*** Material provided

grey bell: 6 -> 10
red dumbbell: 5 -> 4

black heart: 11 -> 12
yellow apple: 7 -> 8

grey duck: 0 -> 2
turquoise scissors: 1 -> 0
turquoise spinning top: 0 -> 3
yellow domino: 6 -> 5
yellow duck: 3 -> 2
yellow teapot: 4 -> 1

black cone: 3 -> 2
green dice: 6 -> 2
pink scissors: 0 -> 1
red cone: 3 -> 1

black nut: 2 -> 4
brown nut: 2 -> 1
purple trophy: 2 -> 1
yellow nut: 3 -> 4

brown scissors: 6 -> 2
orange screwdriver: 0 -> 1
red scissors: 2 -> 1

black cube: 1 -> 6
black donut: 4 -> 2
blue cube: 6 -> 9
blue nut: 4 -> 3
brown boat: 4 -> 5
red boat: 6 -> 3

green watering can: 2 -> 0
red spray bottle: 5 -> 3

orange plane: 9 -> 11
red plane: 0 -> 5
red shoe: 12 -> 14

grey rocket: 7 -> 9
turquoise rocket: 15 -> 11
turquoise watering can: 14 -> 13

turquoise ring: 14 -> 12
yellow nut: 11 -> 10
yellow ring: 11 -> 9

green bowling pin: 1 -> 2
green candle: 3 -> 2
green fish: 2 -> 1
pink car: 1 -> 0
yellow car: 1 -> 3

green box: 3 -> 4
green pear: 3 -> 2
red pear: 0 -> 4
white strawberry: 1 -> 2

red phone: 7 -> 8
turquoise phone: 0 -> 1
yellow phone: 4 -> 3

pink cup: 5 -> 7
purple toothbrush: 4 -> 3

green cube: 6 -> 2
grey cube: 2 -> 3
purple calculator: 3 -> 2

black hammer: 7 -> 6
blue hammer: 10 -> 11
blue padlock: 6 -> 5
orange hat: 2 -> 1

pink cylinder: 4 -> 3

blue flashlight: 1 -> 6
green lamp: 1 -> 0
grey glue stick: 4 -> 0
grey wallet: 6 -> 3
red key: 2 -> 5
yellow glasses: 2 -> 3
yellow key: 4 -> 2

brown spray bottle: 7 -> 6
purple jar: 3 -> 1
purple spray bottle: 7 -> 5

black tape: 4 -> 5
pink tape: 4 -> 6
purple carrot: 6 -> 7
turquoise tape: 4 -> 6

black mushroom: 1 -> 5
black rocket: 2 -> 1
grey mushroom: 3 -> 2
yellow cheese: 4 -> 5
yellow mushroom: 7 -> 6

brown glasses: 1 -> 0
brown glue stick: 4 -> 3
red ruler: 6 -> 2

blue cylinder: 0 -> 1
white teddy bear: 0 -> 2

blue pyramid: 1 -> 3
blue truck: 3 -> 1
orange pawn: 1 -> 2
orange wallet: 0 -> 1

******

Task goal:
Retype exactly the lines above, from the one with "yellow nut: 11 -> 10" through the one with "green lamp: 1 -> 0", inclusive.

Written solution:
yellow nut: 11 -> 10
yellow ring: 11 -> 9

green bowling pin: 1 -> 2
green candle: 3 -> 2
green fish: 2 -> 1
pink car: 1 -> 0
yellow car: 1 -> 3

green box: 3 -> 4
green pear: 3 -> 2
red pear: 0 -> 4
white strawberry: 1 -> 2

red phone: 7 -> 8
turquoise phone: 0 -> 1
yellow phone: 4 -> 3

pink cup: 5 -> 7
purple toothbrush: 4 -> 3

green cube: 6 -> 2
grey cube: 2 -> 3
purple calculator: 3 -> 2

black hammer: 7 -> 6
blue hammer: 10 -> 11
blue padlock: 6 -> 5
orange hat: 2 -> 1

pink cylinder: 4 -> 3

blue flashlight: 1 -> 6
green lamp: 1 -> 0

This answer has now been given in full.